Top of MATERIAL SUPPLIED

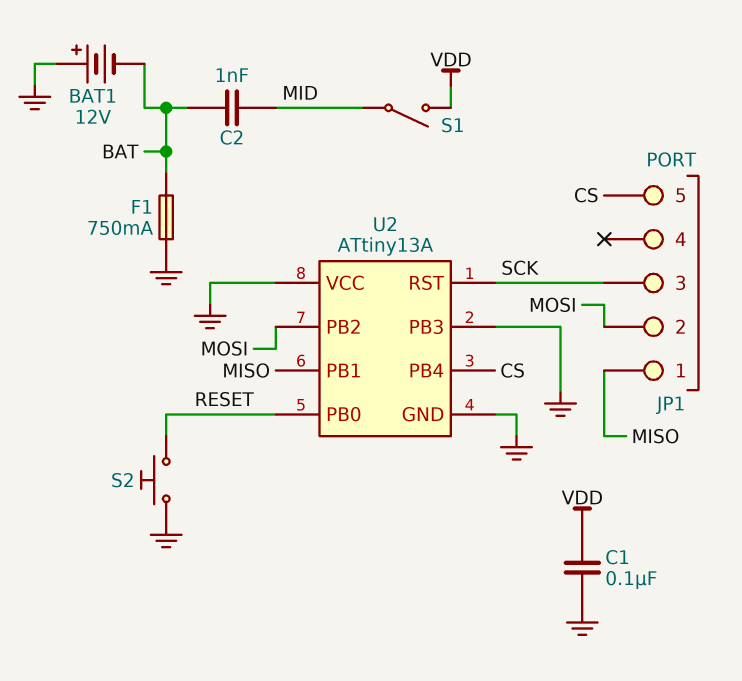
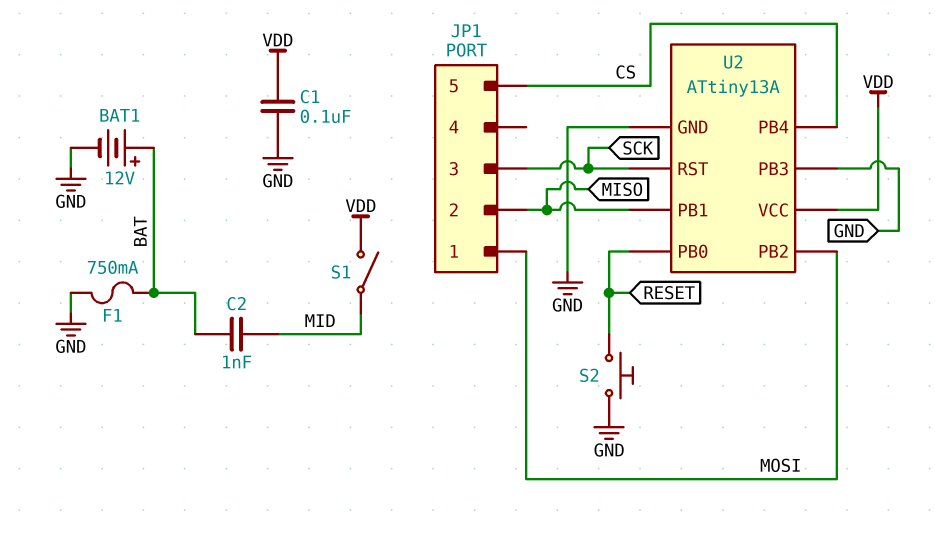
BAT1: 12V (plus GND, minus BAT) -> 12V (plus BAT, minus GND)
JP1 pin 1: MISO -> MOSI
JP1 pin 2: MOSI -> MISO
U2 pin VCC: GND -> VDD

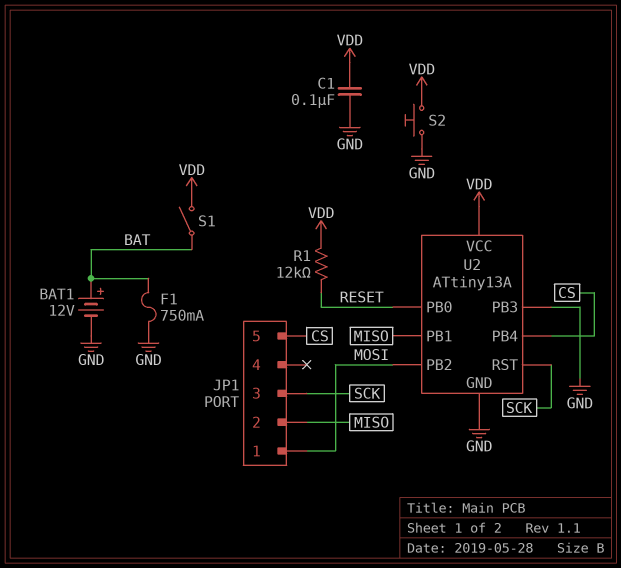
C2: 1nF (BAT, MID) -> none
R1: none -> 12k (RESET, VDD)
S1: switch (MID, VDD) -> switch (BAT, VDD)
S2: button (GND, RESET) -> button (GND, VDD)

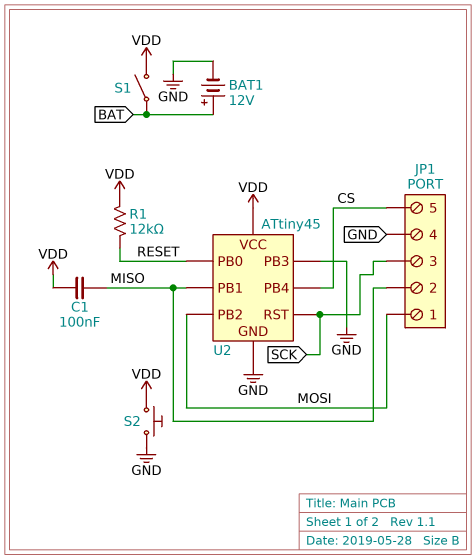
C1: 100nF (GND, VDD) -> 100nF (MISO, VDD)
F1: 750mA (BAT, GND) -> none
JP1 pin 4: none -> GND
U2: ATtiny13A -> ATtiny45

Bottom of MATERIAL SUPPLIED

_TASK_
Pull each line containing the word "MOSI" out of the data above.

_TASK RESPONSE_
JP1 pin 1: MISO -> MOSI
JP1 pin 2: MOSI -> MISO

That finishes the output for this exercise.